▶ **TASK OBJECTIVE**: Look for the line that has "OLED pin SDA: D18 -> D13" in the material below; please repeat it and every line after it, exactly, up to and including the line that has "OLED3 pin SDA: D7 -> D2", and nothing else.

▶ **RECORDS SUPPLIED**:
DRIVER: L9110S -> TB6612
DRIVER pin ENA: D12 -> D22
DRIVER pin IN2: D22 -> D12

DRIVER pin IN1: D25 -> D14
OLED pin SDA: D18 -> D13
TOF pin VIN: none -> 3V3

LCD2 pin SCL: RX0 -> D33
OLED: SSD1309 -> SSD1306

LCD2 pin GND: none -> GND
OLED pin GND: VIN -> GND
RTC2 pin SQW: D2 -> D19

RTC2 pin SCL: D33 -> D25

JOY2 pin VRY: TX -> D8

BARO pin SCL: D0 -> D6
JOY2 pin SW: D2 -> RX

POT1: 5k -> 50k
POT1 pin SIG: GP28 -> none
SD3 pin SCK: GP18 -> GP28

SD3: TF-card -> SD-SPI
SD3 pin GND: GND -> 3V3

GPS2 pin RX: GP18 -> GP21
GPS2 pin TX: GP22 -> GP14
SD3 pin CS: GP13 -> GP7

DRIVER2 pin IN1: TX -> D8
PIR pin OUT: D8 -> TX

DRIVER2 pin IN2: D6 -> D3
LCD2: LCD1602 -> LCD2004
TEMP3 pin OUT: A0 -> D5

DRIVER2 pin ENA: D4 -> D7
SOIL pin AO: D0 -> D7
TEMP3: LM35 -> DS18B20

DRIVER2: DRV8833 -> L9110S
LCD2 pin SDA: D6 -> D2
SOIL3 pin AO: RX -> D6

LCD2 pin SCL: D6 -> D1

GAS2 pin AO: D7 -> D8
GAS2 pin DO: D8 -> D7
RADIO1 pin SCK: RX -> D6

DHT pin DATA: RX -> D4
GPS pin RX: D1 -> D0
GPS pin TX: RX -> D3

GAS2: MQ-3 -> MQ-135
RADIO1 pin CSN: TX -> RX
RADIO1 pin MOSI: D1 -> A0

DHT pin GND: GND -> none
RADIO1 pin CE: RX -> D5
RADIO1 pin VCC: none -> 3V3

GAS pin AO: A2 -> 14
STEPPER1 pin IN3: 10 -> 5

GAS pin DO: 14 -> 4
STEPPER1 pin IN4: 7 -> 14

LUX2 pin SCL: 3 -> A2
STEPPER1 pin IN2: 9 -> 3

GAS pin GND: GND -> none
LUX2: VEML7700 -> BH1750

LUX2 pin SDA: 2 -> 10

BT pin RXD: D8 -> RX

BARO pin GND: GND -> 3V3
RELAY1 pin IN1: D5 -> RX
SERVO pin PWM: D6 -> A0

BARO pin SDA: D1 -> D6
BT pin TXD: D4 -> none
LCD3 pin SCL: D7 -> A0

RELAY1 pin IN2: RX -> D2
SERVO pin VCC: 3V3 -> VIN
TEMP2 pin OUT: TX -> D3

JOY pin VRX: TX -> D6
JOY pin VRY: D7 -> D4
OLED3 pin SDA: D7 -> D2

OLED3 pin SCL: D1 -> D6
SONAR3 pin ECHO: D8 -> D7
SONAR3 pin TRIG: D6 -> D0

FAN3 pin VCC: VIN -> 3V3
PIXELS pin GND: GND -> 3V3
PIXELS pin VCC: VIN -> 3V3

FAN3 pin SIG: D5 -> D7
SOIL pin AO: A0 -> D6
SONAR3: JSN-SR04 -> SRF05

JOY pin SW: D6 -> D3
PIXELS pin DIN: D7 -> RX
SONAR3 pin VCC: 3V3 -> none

▶ **RESPONSE**:
OLED pin SDA: D18 -> D13
TOF pin VIN: none -> 3V3

LCD2 pin SCL: RX0 -> D33
OLED: SSD1309 -> SSD1306

LCD2 pin GND: none -> GND
OLED pin GND: VIN -> GND
RTC2 pin SQW: D2 -> D19

RTC2 pin SCL: D33 -> D25

JOY2 pin VRY: TX -> D8

BARO pin SCL: D0 -> D6
JOY2 pin SW: D2 -> RX

POT1: 5k -> 50k
POT1 pin SIG: GP28 -> none
SD3 pin SCK: GP18 -> GP28

SD3: TF-card -> SD-SPI
SD3 pin GND: GND -> 3V3

GPS2 pin RX: GP18 -> GP21
GPS2 pin TX: GP22 -> GP14
SD3 pin CS: GP13 -> GP7

DRIVER2 pin IN1: TX -> D8
PIR pin OUT: D8 -> TX

DRIVER2 pin IN2: D6 -> D3
LCD2: LCD1602 -> LCD2004
TEMP3 pin OUT: A0 -> D5

DRIVER2 pin ENA: D4 -> D7
SOIL pin AO: D0 -> D7
TEMP3: LM35 -> DS18B20

DRIVER2: DRV8833 -> L9110S
LCD2 pin SDA: D6 -> D2
SOIL3 pin AO: RX -> D6

LCD2 pin SCL: D6 -> D1

GAS2 pin AO: D7 -> D8
GAS2 pin DO: D8 -> D7
RADIO1 pin SCK: RX -> D6

DHT pin DATA: RX -> D4
GPS pin RX: D1 -> D0
GPS pin TX: RX -> D3

GAS2: MQ-3 -> MQ-135
RADIO1 pin CSN: TX -> RX
RADIO1 pin MOSI: D1 -> A0

DHT pin GND: GND -> none
RADIO1 pin CE: RX -> D5
RADIO1 pin VCC: none -> 3V3

GAS pin AO: A2 -> 14
STEPPER1 pin IN3: 10 -> 5

GAS pin DO: 14 -> 4
STEPPER1 pin IN4: 7 -> 14

LUX2 pin SCL: 3 -> A2
STEPPER1 pin IN2: 9 -> 3

GAS pin GND: GND -> none
LUX2: VEML7700 -> BH1750

LUX2 pin SDA: 2 -> 10

BT pin RXD: D8 -> RX

BARO pin GND: GND -> 3V3
RELAY1 pin IN1: D5 -> RX
SERVO pin PWM: D6 -> A0

BARO pin SDA: D1 -> D6
BT pin TXD: D4 -> none
LCD3 pin SCL: D7 -> A0

RELAY1 pin IN2: RX -> D2
SERVO pin VCC: 3V3 -> VIN
TEMP2 pin OUT: TX -> D3

JOY pin VRX: TX -> D6
JOY pin VRY: D7 -> D4
OLED3 pin SDA: D7 -> D2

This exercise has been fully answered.